Given records:

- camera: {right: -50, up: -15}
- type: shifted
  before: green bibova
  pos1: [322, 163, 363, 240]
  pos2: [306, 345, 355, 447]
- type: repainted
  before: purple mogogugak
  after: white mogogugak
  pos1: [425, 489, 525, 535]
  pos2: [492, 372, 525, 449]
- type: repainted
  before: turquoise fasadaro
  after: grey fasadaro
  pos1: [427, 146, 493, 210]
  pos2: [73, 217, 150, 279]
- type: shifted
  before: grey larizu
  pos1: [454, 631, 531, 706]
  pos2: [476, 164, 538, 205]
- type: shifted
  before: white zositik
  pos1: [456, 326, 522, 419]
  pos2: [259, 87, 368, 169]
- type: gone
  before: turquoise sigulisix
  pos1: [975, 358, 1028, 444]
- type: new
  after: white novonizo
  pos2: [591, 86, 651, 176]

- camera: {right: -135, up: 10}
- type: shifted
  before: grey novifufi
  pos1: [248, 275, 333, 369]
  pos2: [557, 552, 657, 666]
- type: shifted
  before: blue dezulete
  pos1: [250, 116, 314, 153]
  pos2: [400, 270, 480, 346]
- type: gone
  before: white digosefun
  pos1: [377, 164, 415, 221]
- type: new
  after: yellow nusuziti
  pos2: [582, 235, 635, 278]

---

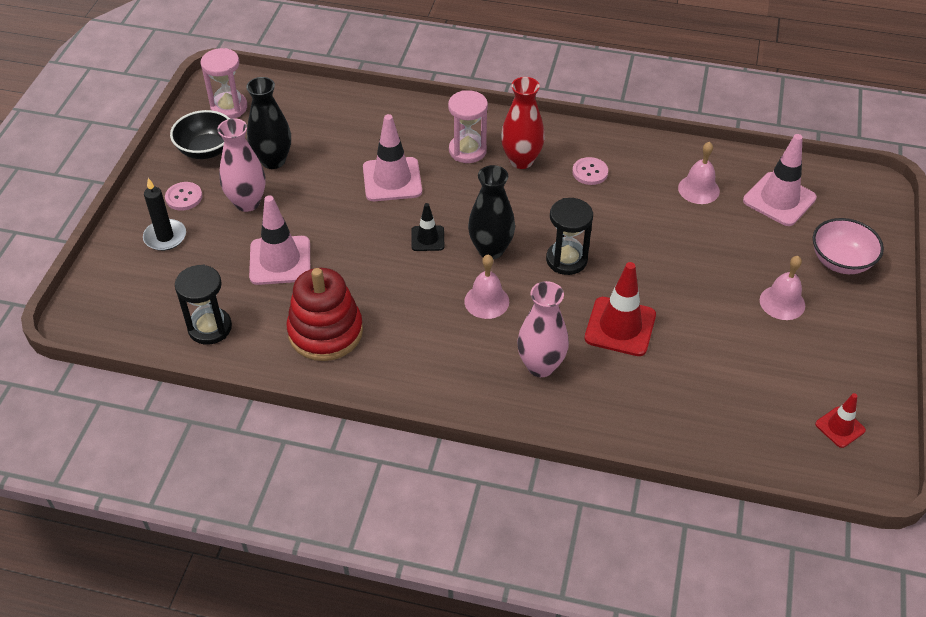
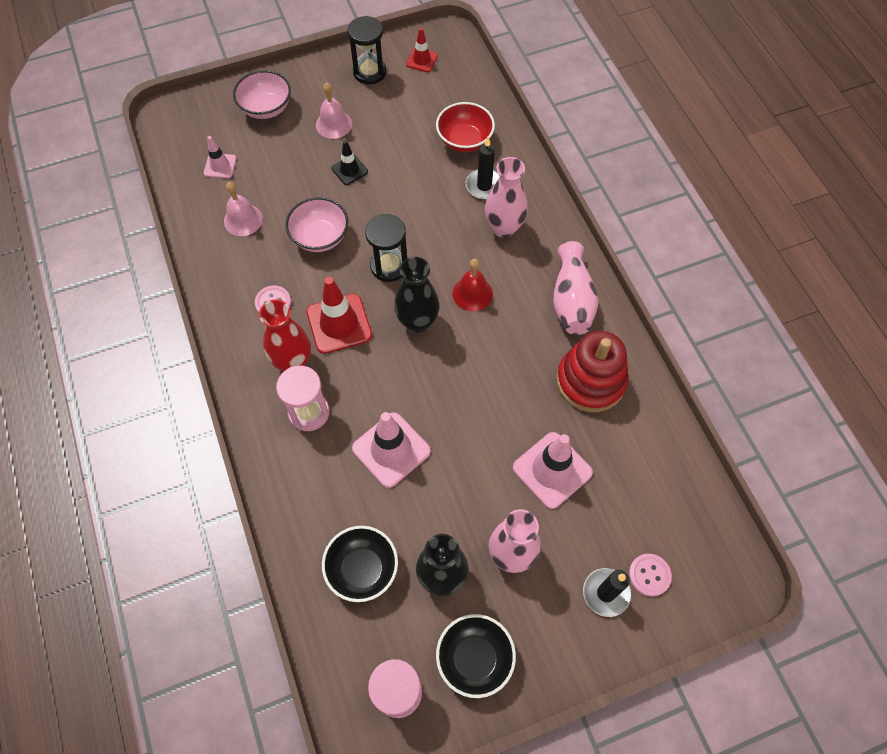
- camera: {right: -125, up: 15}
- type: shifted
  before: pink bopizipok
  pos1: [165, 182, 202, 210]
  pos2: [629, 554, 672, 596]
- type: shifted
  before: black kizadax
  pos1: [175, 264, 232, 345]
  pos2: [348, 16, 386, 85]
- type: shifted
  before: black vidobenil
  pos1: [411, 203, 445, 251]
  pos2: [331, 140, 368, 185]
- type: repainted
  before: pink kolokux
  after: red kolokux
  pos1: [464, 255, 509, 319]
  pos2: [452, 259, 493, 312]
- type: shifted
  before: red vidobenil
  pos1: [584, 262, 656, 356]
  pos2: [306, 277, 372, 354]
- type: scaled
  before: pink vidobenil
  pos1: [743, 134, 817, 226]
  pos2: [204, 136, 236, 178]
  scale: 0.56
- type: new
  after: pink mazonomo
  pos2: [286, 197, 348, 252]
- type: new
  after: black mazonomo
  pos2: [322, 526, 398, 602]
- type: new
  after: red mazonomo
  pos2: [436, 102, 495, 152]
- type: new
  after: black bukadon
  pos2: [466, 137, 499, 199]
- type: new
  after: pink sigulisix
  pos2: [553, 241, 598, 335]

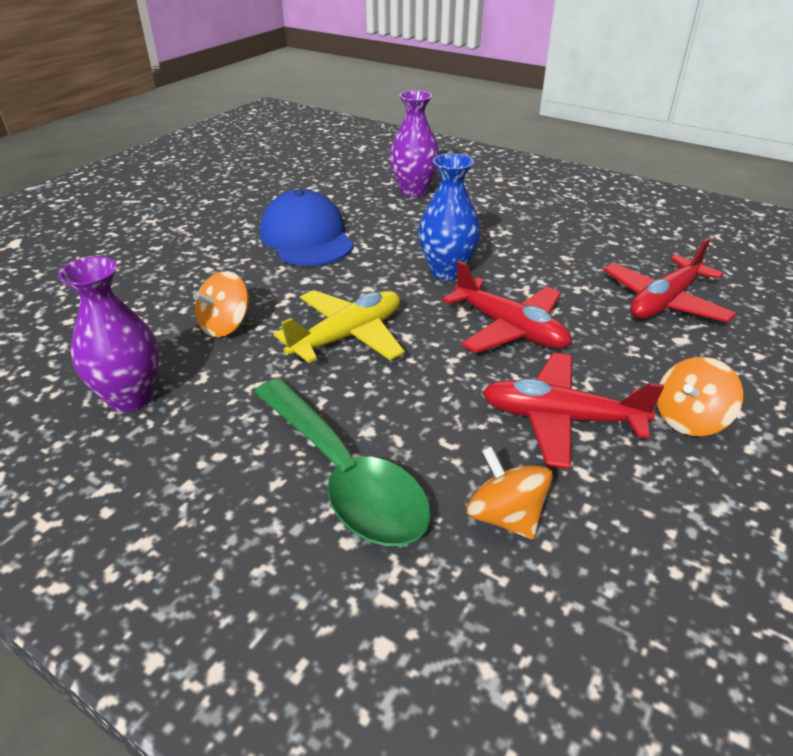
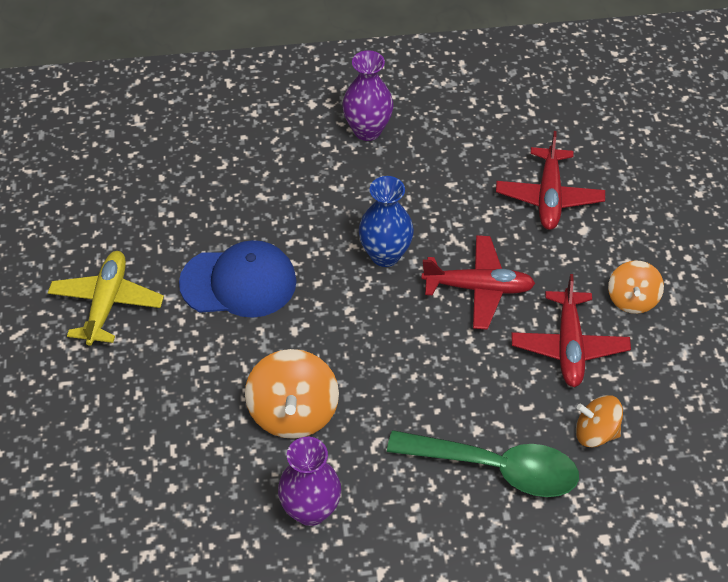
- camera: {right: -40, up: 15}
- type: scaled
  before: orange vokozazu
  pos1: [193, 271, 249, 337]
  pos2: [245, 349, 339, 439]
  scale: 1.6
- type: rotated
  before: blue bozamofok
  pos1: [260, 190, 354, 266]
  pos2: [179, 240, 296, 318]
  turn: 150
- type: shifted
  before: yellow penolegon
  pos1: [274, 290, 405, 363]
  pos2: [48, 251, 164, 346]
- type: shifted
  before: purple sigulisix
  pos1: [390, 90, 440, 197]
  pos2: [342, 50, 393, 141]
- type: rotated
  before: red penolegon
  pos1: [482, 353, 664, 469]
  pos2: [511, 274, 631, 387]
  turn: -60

...

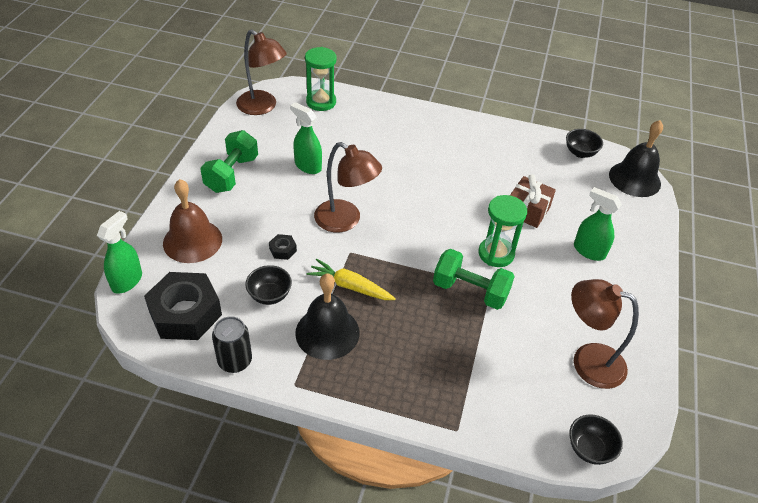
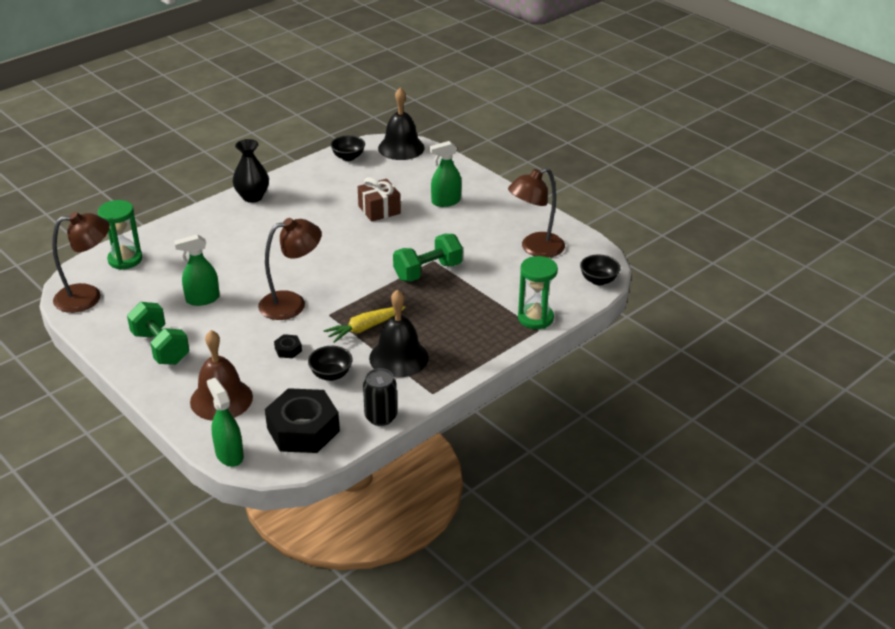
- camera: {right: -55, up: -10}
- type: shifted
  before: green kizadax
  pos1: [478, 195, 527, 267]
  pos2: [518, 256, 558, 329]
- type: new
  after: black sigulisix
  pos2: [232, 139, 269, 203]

Instructions for the task: Go through the records above and copy every line holding the word "turquoise".

Reply to the exercise:
  before: turquoise fasadaro
  before: turquoise sigulisix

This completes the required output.